▶ [Problem to work on]:
Return exactly the span of lines that opens with the line containing "C7: 330nF (3V3, GND) -> 22nF (3V3, GND)" and closes with the last line of the data, inclusive.

▶ [Dataset extract]:

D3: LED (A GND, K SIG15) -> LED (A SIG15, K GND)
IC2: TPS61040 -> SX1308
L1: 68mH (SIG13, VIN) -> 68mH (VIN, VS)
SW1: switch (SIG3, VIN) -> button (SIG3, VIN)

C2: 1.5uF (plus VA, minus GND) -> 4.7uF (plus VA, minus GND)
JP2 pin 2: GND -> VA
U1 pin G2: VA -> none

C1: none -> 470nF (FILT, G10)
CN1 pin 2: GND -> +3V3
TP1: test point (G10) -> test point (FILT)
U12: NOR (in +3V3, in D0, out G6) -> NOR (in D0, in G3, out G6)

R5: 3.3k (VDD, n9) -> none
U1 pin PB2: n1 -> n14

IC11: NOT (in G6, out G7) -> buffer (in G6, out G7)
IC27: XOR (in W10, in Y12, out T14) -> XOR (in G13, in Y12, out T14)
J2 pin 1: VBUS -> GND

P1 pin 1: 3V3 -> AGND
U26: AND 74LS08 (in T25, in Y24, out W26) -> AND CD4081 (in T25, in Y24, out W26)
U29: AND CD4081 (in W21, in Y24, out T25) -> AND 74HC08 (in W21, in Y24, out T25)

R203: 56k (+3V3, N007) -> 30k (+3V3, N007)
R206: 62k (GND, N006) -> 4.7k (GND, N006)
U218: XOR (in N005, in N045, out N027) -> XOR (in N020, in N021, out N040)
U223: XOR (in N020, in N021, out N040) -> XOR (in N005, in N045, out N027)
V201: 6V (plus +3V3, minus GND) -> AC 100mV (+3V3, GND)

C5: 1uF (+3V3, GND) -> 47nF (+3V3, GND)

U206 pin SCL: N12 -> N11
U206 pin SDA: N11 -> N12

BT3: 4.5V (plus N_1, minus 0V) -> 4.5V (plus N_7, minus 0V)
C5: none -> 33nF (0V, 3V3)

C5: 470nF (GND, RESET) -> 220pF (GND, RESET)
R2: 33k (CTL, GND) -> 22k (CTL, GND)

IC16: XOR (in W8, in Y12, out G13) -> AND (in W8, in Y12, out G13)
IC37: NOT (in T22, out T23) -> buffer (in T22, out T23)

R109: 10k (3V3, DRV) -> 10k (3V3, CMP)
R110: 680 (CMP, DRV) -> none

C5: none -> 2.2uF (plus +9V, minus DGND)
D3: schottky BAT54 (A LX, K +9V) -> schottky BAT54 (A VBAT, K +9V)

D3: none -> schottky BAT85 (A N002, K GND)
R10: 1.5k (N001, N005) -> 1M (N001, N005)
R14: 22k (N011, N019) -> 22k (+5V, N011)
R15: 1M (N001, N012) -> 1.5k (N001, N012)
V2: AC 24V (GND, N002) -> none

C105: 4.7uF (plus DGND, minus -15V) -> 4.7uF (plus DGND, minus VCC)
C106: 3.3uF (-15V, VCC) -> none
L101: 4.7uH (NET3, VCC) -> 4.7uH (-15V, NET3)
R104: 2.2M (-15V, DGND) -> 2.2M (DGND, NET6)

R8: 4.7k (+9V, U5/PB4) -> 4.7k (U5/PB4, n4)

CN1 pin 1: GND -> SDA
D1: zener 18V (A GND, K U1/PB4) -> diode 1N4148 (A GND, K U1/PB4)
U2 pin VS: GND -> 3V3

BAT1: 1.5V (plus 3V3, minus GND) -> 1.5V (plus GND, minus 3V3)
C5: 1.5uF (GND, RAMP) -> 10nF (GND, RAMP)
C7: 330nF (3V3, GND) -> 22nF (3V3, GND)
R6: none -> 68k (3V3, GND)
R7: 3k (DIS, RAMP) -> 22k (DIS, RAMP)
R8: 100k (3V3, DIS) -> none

▶ [Response for this exercise]:
C7: 330nF (3V3, GND) -> 22nF (3V3, GND)
R6: none -> 68k (3V3, GND)
R7: 3k (DIS, RAMP) -> 22k (DIS, RAMP)
R8: 100k (3V3, DIS) -> none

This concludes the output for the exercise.